───── Dataset extract

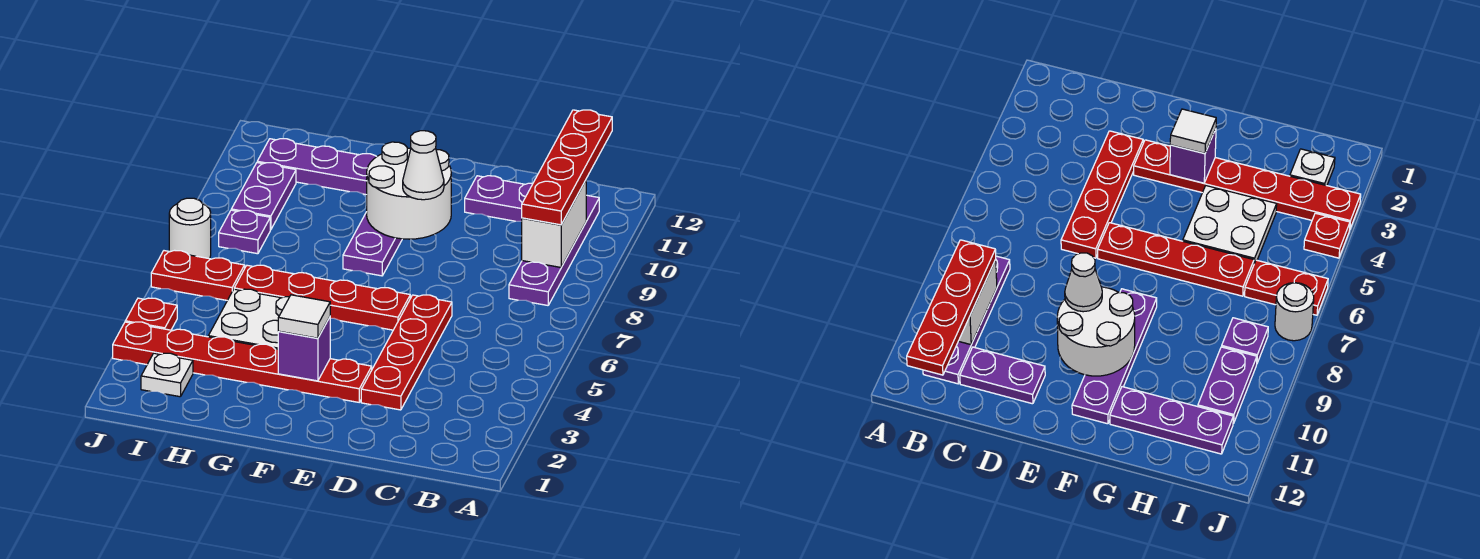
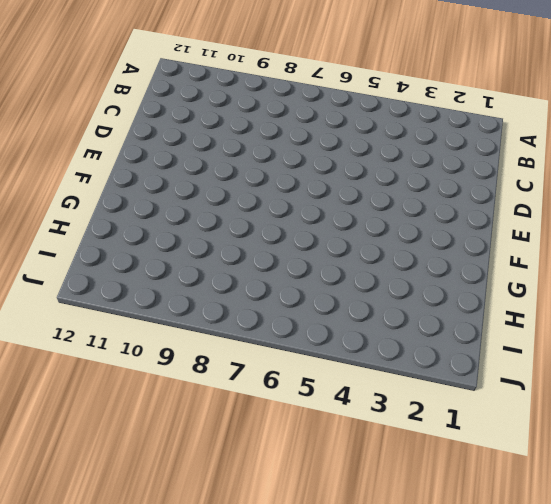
none -> purple plate B8:B11 level 1
none -> purple plate C11:D11 level 1
none -> red plate D3:D6 level 1

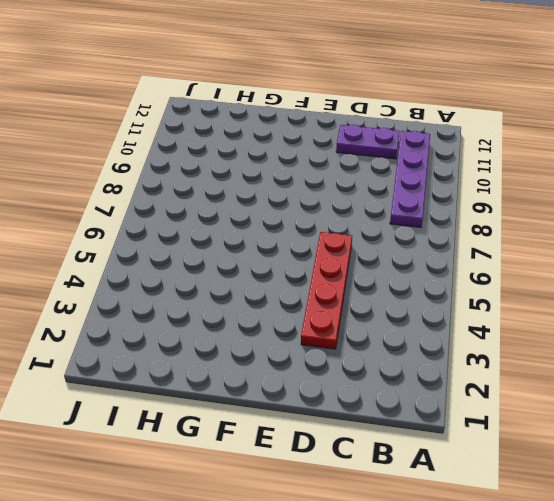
none -> red plate E3:J3 level 1
none -> red plate E6:H6 level 1
none -> purple plate F8:F11 level 1

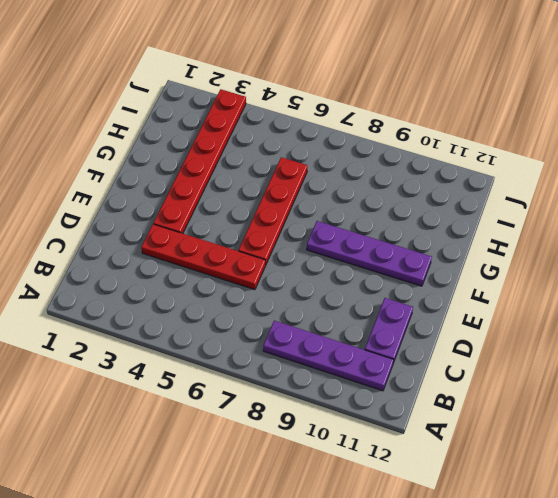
none -> white plate G4:H5 level 1
none -> purple plate G11:I11 level 1
none -> white plate I2 level 1

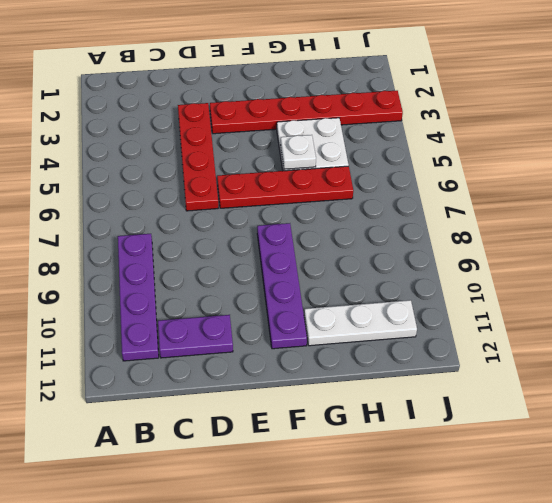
white plate G5 level 2 -> white plate I2 level 1
white plate G11:I11 level 1 -> purple plate G11:I11 level 1
none -> red plate I6:J6 level 1
none -> purple plate I8 level 1
none -> purple plate I9:I10 level 1

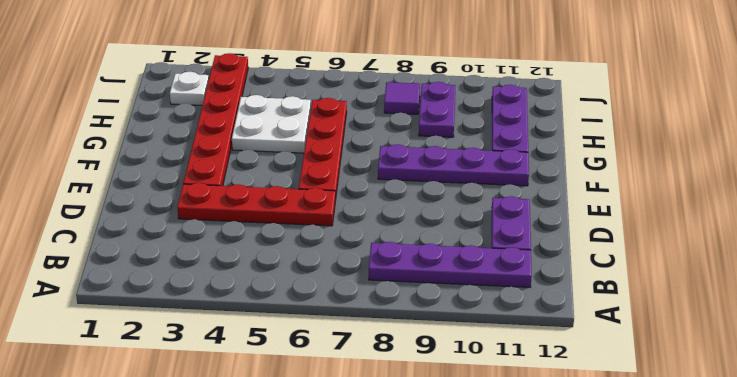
purple plate H9:I9 level 1 -> purple plate I9:I10 level 1
purple tile I8 level 1 -> purple plate I8 level 1
none -> red plate I6:J6 level 1
none -> red plate J4 level 1
none -> white round brick J7 level 1

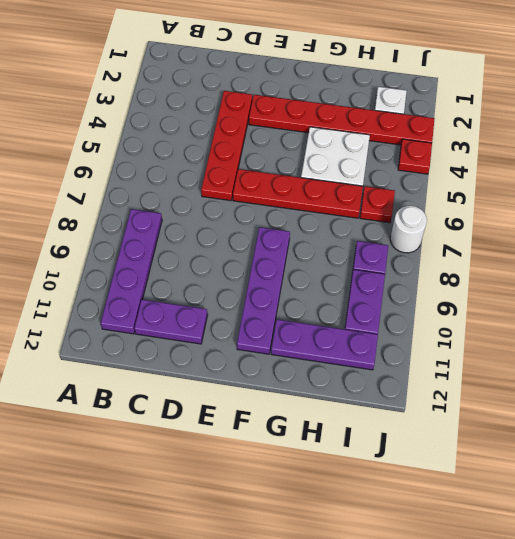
red plate I6 level 1 -> red plate I6:J6 level 1
none -> white brick B9:B10 level 2
none -> white round brick E9:F10 level 2
none -> purple brick F3 level 2

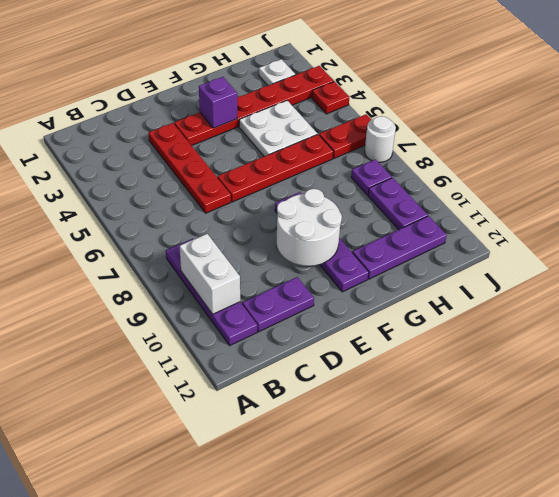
none -> red plate B9:B12 level 3
none -> white cone E9 level 3
none -> white tile F3 level 3

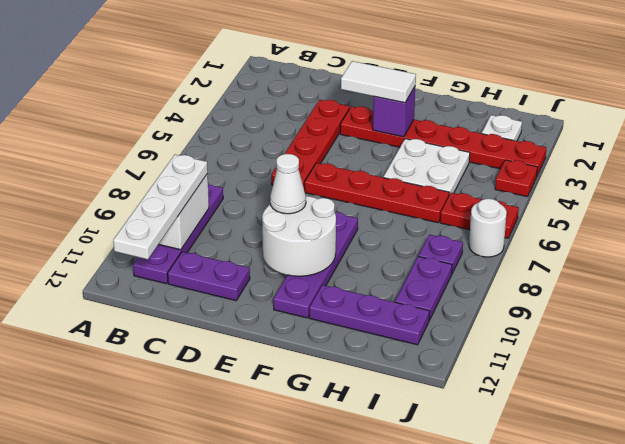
white plate B9:B12 level 3 -> red plate B9:B12 level 3
white tile E3:F3 level 3 -> white tile F3 level 3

──────────

-- Task description --
Please say how many lines in the records above contain the string "tile", giving no other words.

-- Answer --
3